## WHAT TO PRODUCE
Please copy every line of the data in which the string "brown" appears.
________
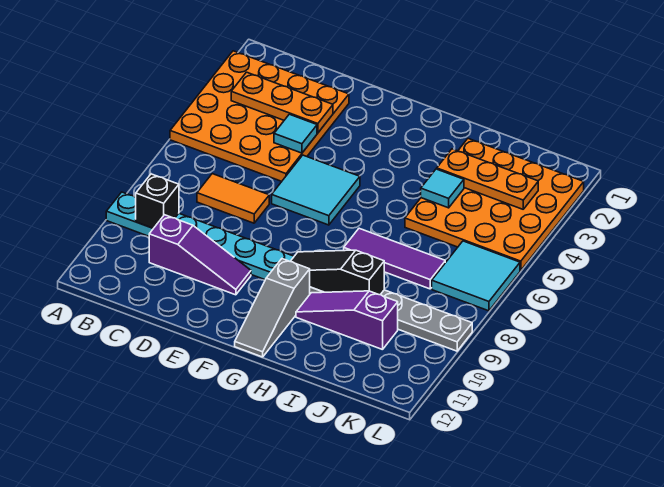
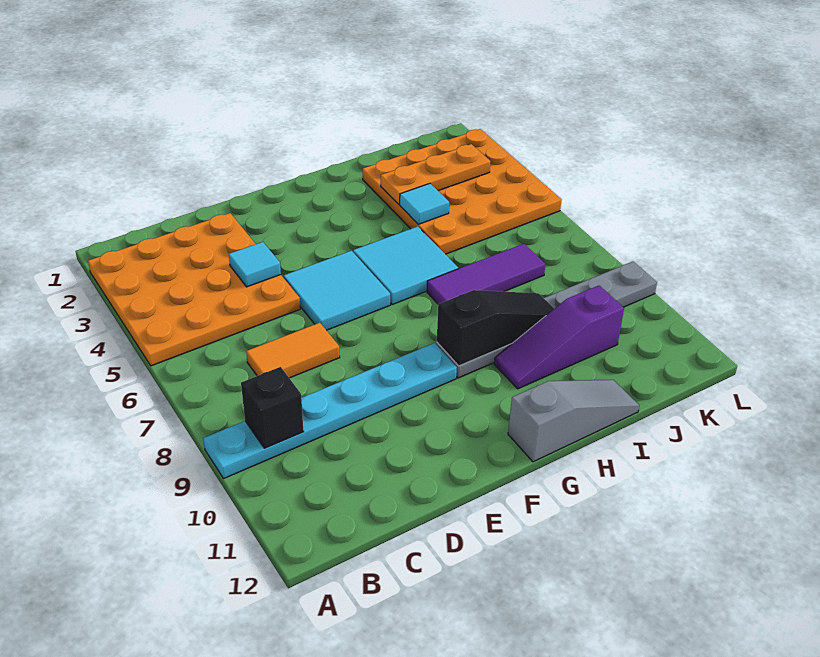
orange plate B3:D3 level 2 -> none
purple slope C10:E10 level 1 top C -> none
black slope G9:I9 level 2 top I -> black slope G9:I9 level 2 top G
grey slope G10:G12 level 1 top 10 -> grey slope G12:I12 level 1 top G
cyan tile K6:L7 level 1 -> cyan tile G5:H6 level 1

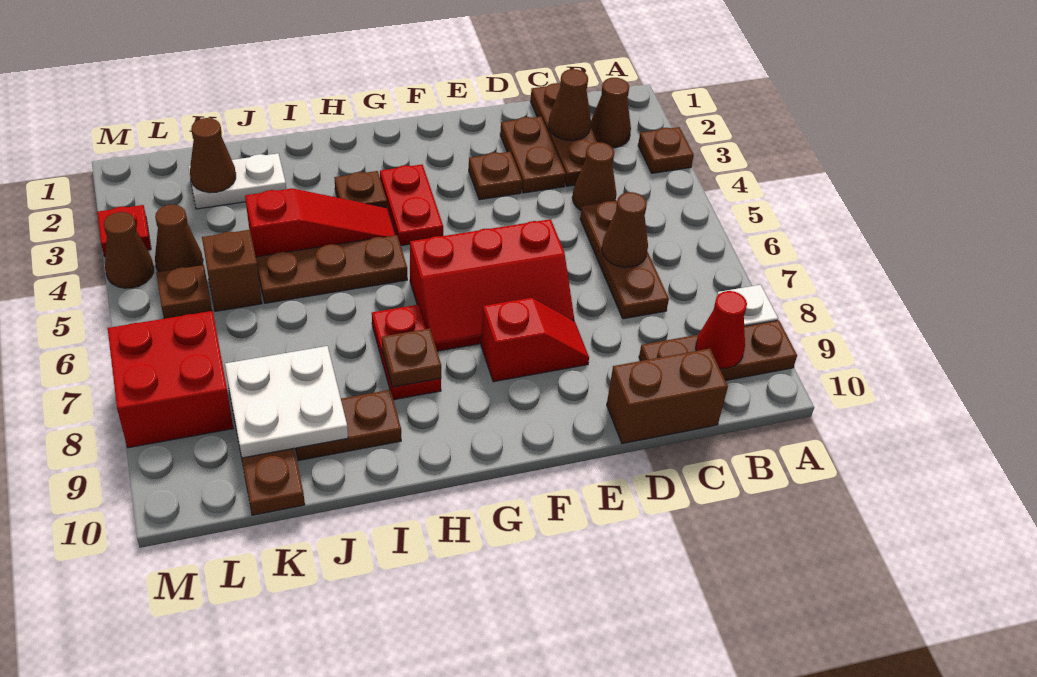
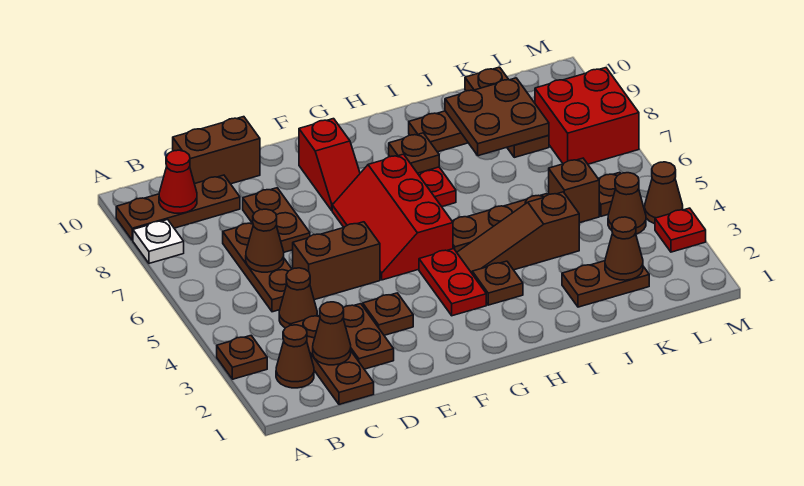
none -> brown brick D5:E5 level 1
none -> brown plate D7:D8 level 1
red slope E6:G7 level 1 top 6 -> red slope F5:G7 level 1 top G
red slope E8:F8 level 1 top F -> red slope F8:F9 level 1 top 9
red slope H4:J4 level 1 top J -> brown slope H4:J4 level 1 top J
white plate J2:K2 level 1 -> brown plate J2:K2 level 1
white plate J8:K9 level 2 -> brown plate J8:K9 level 2

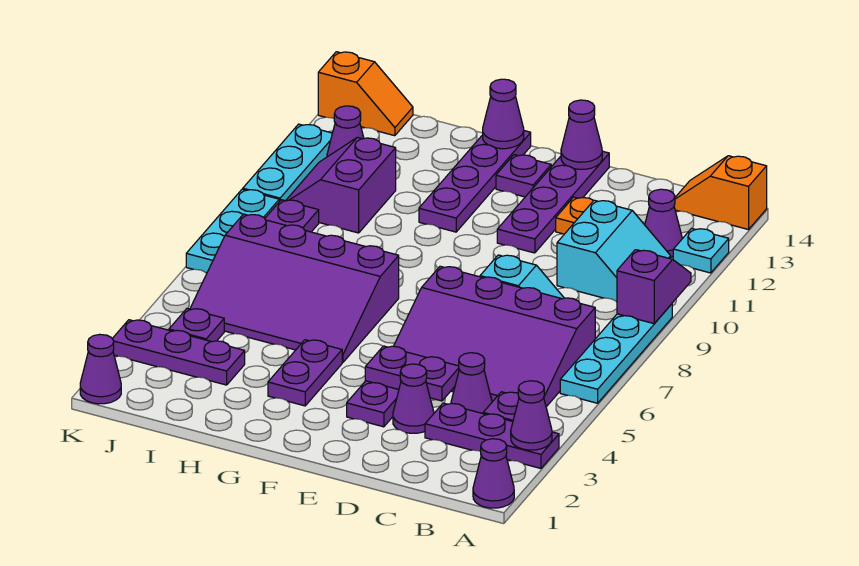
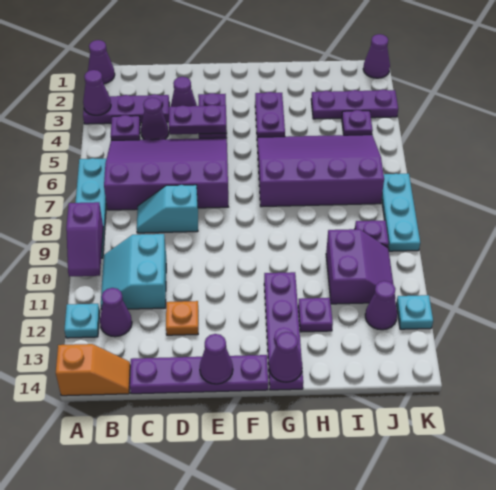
purple plate E11:E14 level 1 -> purple plate C14:F14 level 1
purple plate F13 level 1 -> purple plate H12 level 1
orange slope J14:K14 level 1 top K -> none
cyan plate K10:K12 level 1 -> cyan plate K12 level 1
________
## RESULT OF THE TASK
none -> brown brick D5:E5 level 1
none -> brown plate D7:D8 level 1
red slope H4:J4 level 1 top J -> brown slope H4:J4 level 1 top J
white plate J2:K2 level 1 -> brown plate J2:K2 level 1
white plate J8:K9 level 2 -> brown plate J8:K9 level 2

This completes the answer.